== What is needed ==
Reproduce the lines below exactly. Skip images.

Difference listings
::::

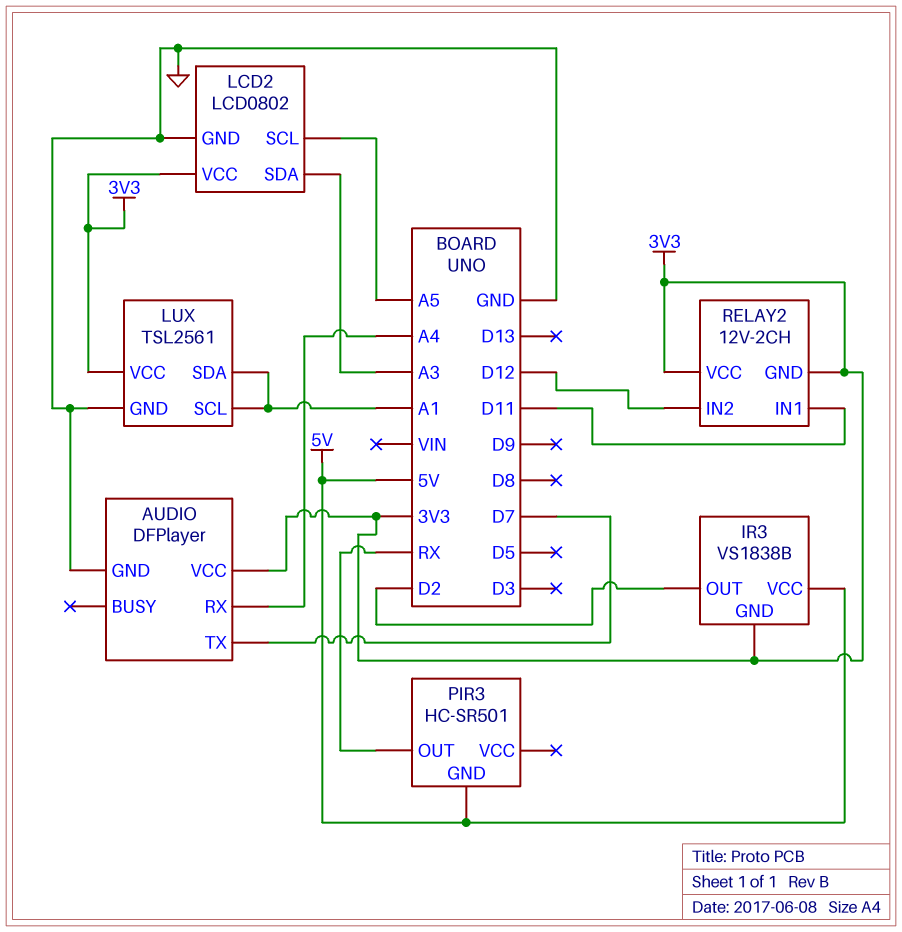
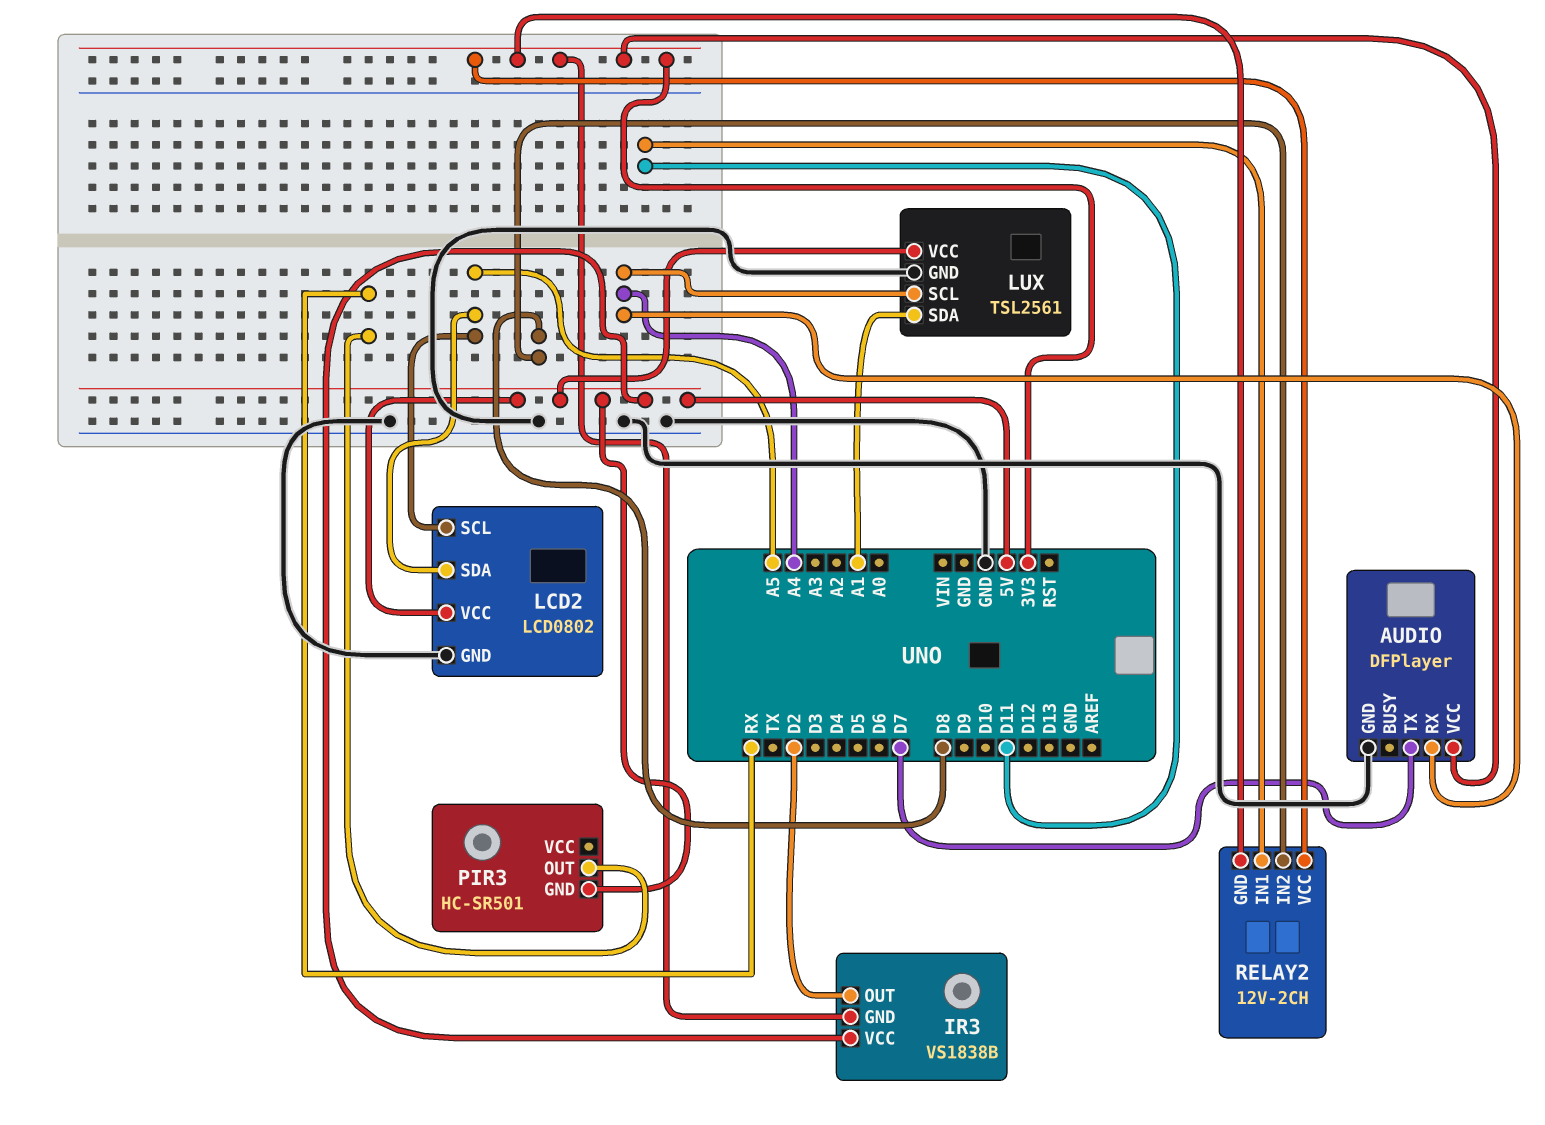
LCD2 pin SDA: A3 -> A5
LCD2 pin VCC: 3V3 -> 5V
LUX pin SCL: A1 -> A4
LUX pin VCC: 3V3 -> 5V
RELAY2 pin IN2: D12 -> D8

::::

== Expected answer ==
LCD2 pin SDA: A3 -> A5
LCD2 pin VCC: 3V3 -> 5V
LUX pin SCL: A1 -> A4
LUX pin VCC: 3V3 -> 5V
RELAY2 pin IN2: D12 -> D8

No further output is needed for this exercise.